Scene images with change listings>
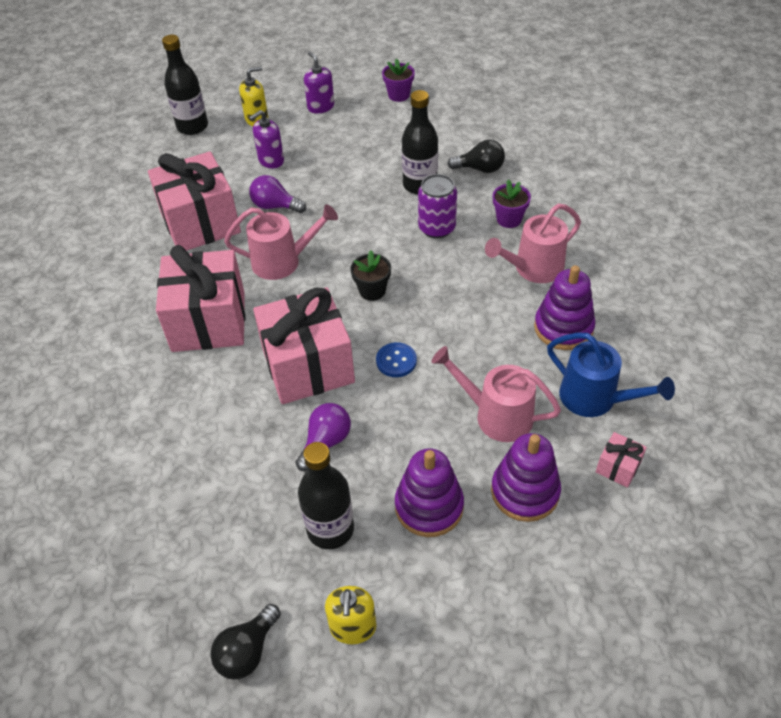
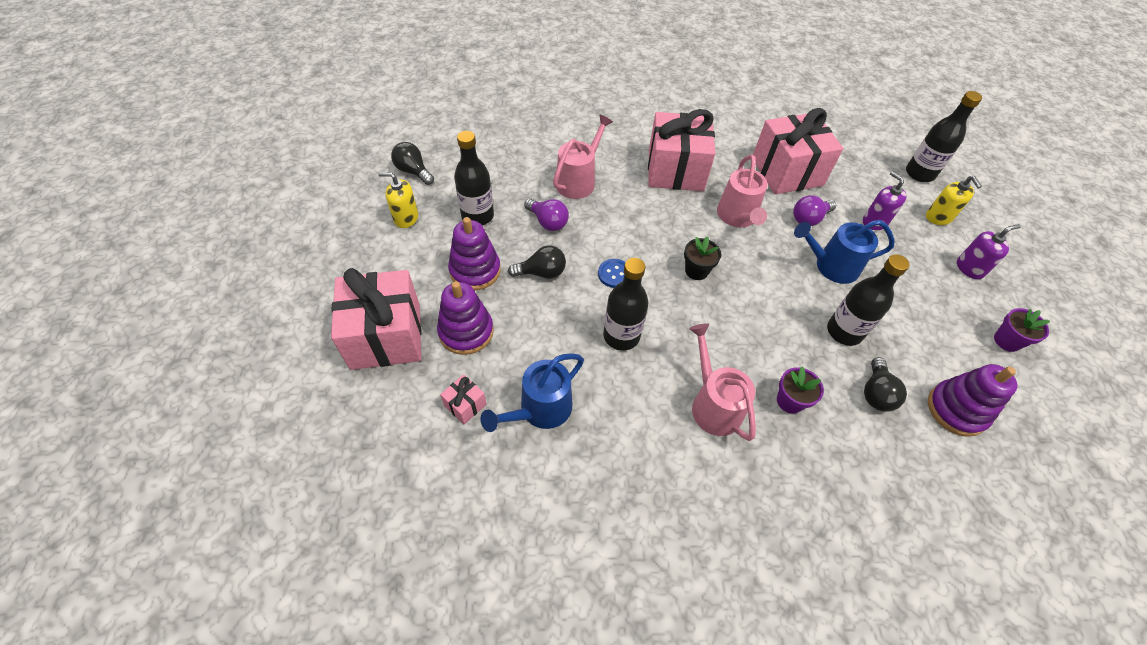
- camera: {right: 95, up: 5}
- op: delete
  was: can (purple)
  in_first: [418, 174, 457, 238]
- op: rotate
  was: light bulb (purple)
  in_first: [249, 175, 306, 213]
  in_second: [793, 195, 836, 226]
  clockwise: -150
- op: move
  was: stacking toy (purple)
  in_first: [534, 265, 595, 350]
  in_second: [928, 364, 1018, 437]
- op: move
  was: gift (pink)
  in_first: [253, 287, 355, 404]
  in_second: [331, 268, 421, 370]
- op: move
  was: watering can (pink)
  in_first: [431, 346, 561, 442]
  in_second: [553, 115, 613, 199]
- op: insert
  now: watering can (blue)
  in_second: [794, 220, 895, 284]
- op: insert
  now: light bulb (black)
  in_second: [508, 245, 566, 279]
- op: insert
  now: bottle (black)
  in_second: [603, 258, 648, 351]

Description of the task> Repeat the records word for word. Leave out whatever pictures they hold.

Answer space>
- camera: {right: 95, up: 5}
- op: delete
  was: can (purple)
  in_first: [418, 174, 457, 238]
- op: rotate
  was: light bulb (purple)
  in_first: [249, 175, 306, 213]
  in_second: [793, 195, 836, 226]
  clockwise: -150
- op: move
  was: stacking toy (purple)
  in_first: [534, 265, 595, 350]
  in_second: [928, 364, 1018, 437]
- op: move
  was: gift (pink)
  in_first: [253, 287, 355, 404]
  in_second: [331, 268, 421, 370]
- op: move
  was: watering can (pink)
  in_first: [431, 346, 561, 442]
  in_second: [553, 115, 613, 199]
- op: insert
  now: watering can (blue)
  in_second: [794, 220, 895, 284]
- op: insert
  now: light bulb (black)
  in_second: [508, 245, 566, 279]
- op: insert
  now: bottle (black)
  in_second: [603, 258, 648, 351]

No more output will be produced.